- ABOUT THIS TASK -
Lines to restate from the data below: from the one containing "MIC pin OUT: D2 -> D8" to the one containing "TEMP2 pin VCC: VIN -> GND", both included. Give them again exactly, and only them.

- EXCERPTED RECORDS -

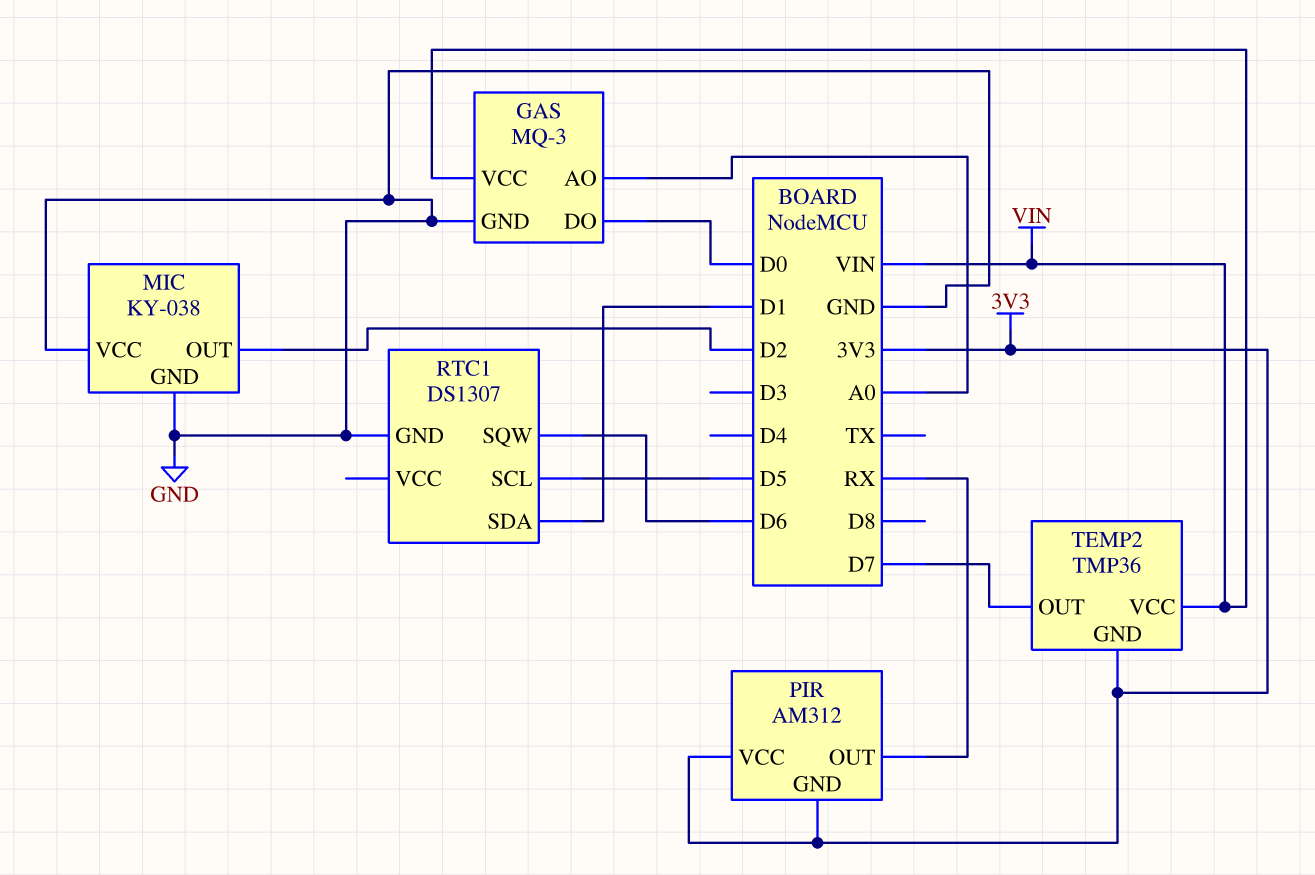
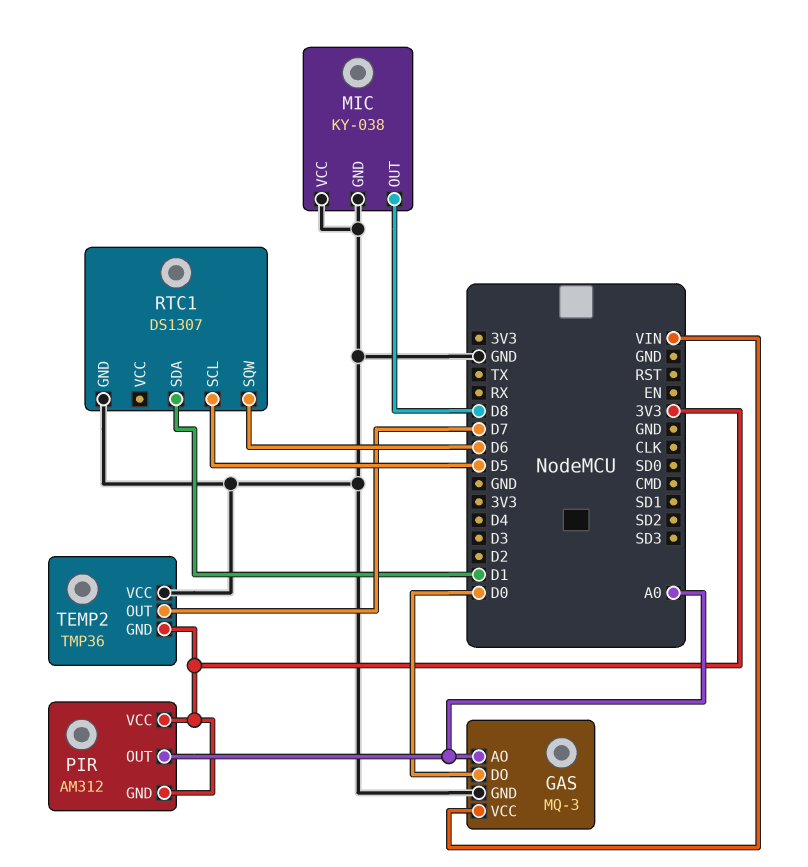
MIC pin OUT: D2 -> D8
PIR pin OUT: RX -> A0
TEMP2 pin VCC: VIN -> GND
==
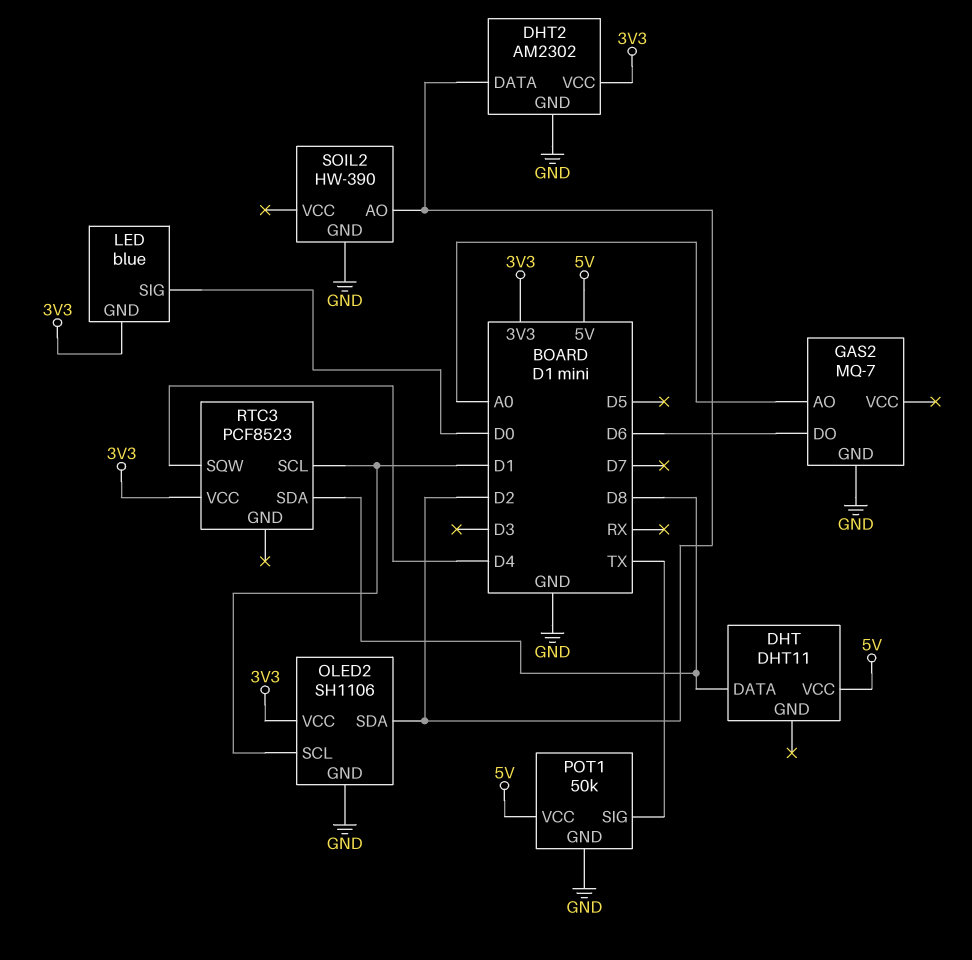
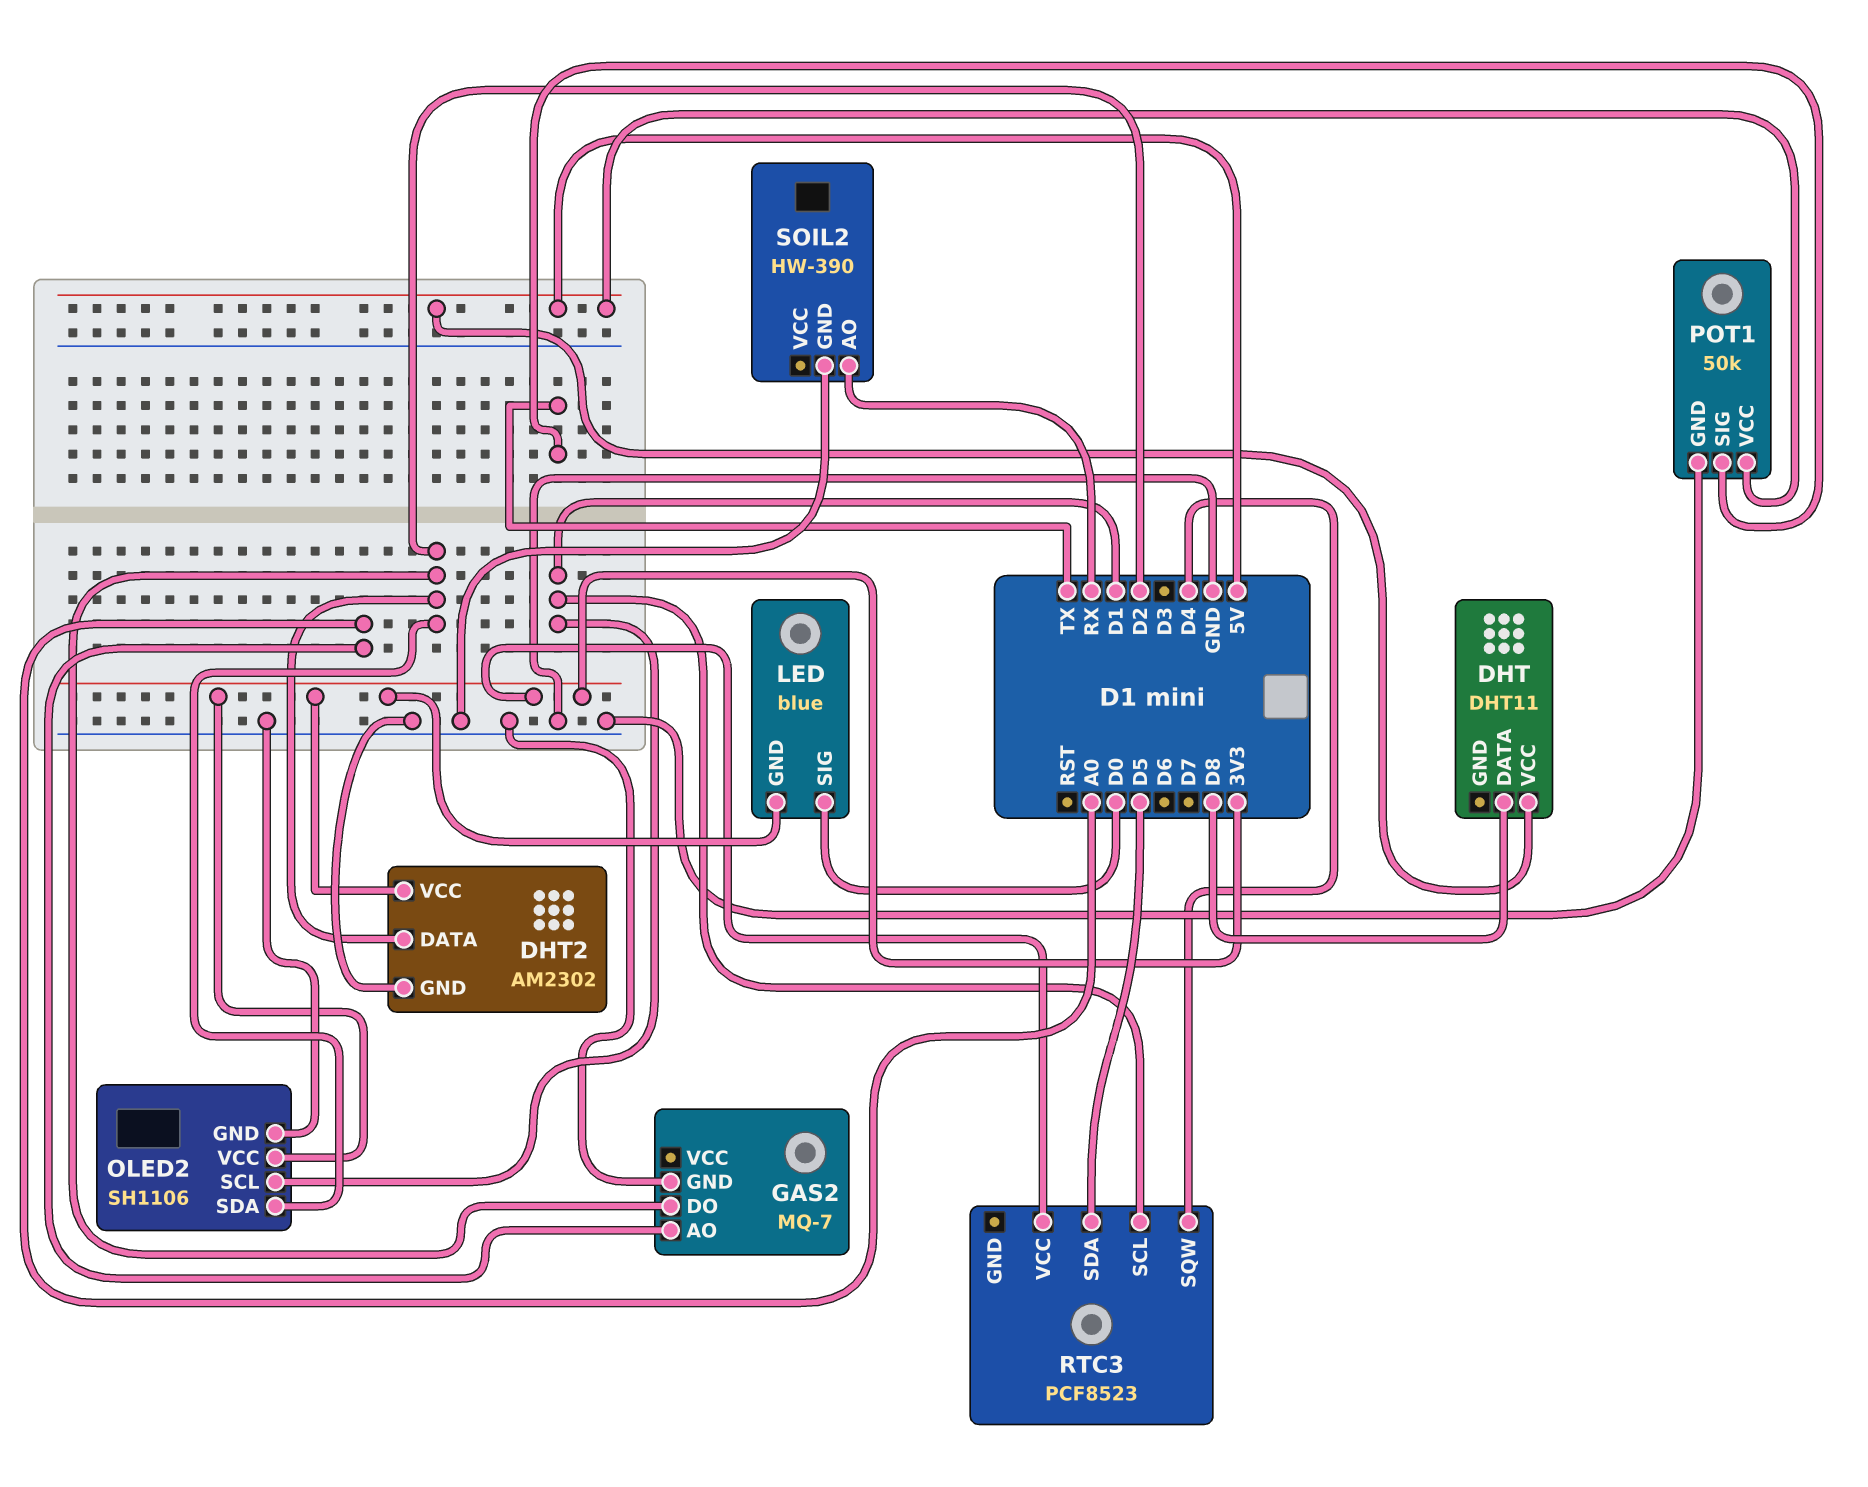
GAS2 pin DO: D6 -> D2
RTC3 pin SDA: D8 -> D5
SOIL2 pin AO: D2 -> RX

- TASK SOLUTION -
MIC pin OUT: D2 -> D8
PIR pin OUT: RX -> A0
TEMP2 pin VCC: VIN -> GND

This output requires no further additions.